Exercise brief =
All entries below must be retyped exactly, though pictures are to be skipped.

- Opening Delimiter -

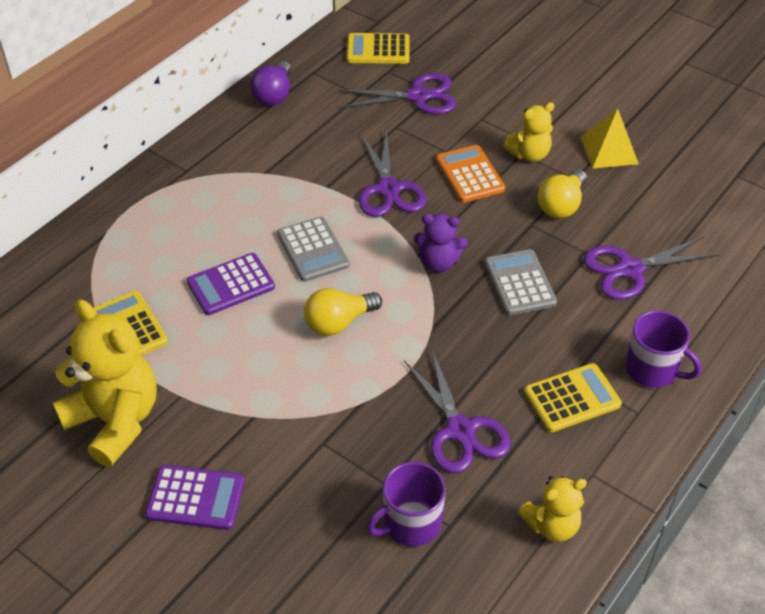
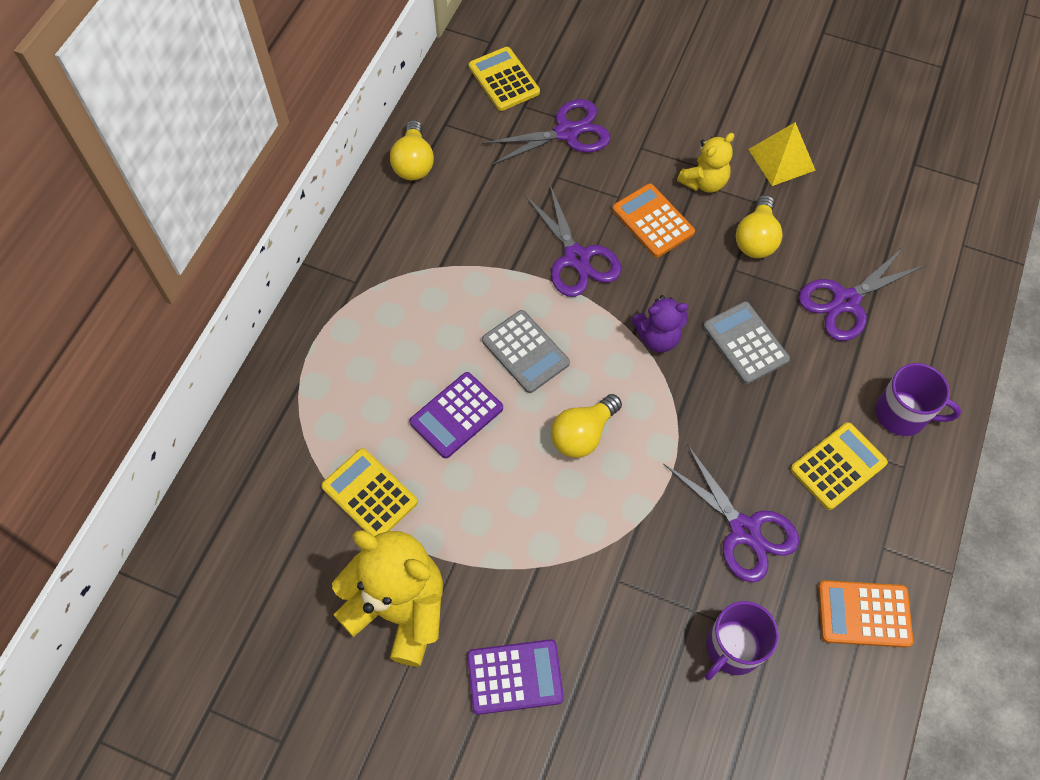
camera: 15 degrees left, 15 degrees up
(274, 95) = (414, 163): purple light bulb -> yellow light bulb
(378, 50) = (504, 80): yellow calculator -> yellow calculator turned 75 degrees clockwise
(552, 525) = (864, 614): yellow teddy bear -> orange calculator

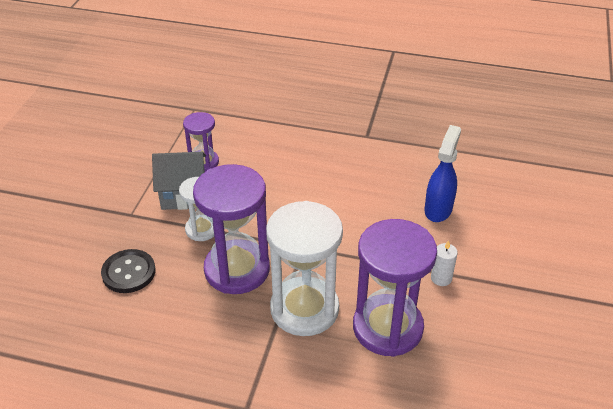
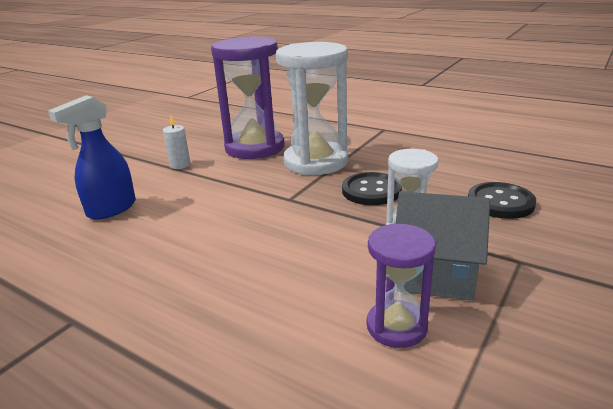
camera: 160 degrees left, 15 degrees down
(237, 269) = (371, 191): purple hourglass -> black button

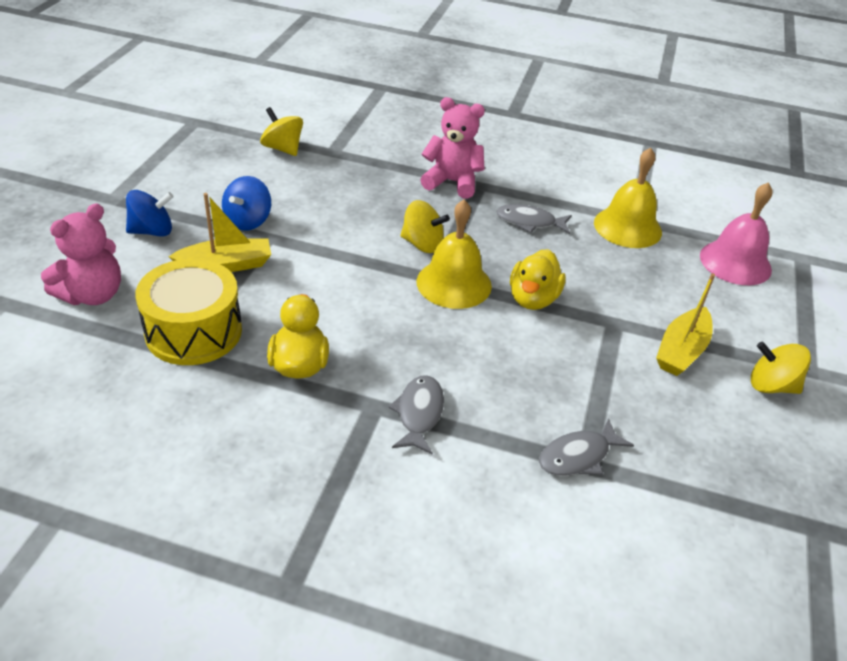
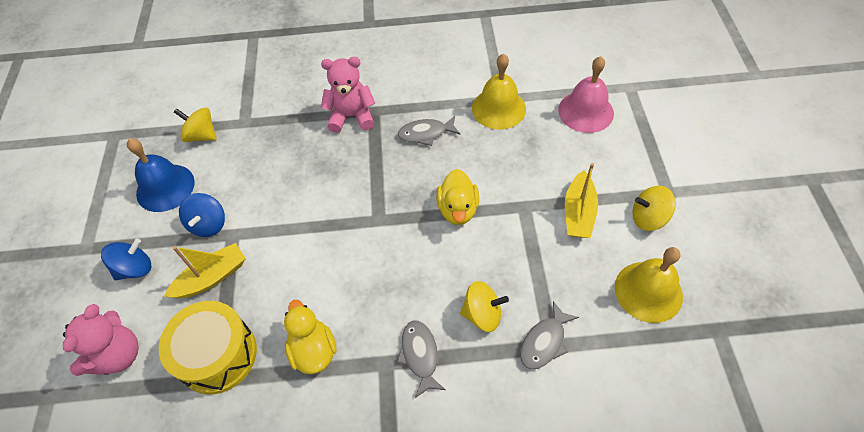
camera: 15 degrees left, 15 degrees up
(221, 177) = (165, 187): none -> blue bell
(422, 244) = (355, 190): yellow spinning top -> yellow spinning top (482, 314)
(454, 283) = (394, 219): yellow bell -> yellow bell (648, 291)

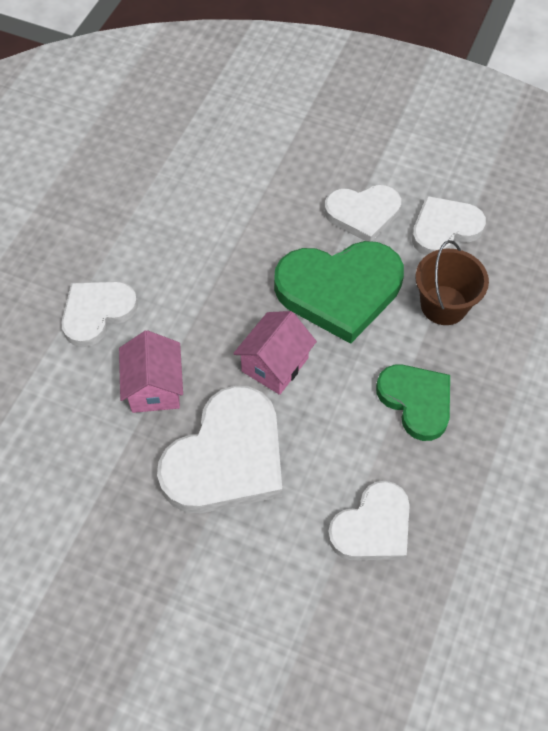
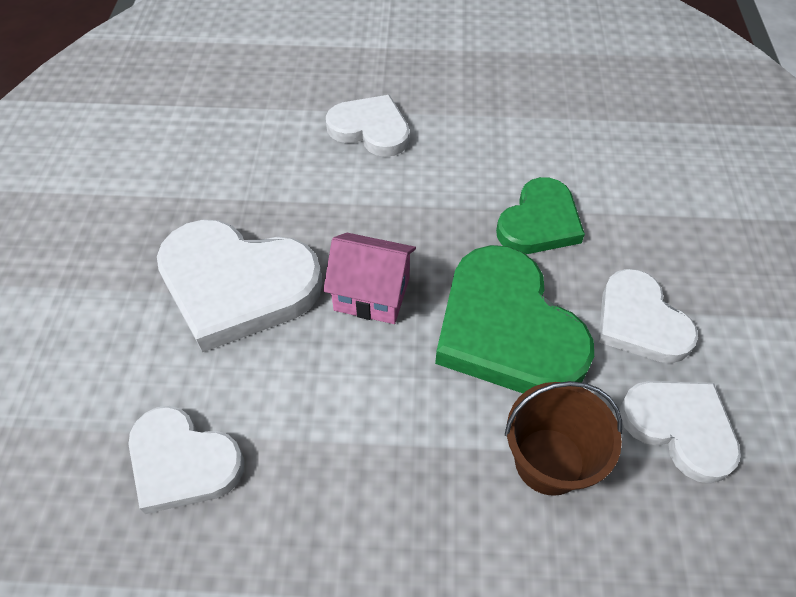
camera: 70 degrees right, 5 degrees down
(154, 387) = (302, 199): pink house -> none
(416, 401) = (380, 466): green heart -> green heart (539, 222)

- Closing Delimiter -

The completed task =
camera: 15 degrees left, 15 degrees up
(274, 95) = (414, 163): purple light bulb -> yellow light bulb
(378, 50) = (504, 80): yellow calculator -> yellow calculator turned 75 degrees clockwise
(552, 525) = (864, 614): yellow teddy bear -> orange calculator

camera: 160 degrees left, 15 degrees down
(237, 269) = (371, 191): purple hourglass -> black button

camera: 15 degrees left, 15 degrees up
(221, 177) = (165, 187): none -> blue bell
(422, 244) = (355, 190): yellow spinning top -> yellow spinning top (482, 314)
(454, 283) = (394, 219): yellow bell -> yellow bell (648, 291)

camera: 70 degrees right, 5 degrees down
(154, 387) = (302, 199): pink house -> none
(416, 401) = (380, 466): green heart -> green heart (539, 222)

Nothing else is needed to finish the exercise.